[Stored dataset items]
## Begin

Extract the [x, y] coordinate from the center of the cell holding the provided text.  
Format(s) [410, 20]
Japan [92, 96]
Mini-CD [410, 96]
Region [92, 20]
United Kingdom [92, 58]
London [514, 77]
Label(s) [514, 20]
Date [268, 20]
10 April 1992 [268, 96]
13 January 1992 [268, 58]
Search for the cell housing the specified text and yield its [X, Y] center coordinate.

## End

- EXERCISE BRIEF
Count how many lines of the entries above contain the word "text", treating uppercase and lowercase as different. Give only the number.

- RESULT
2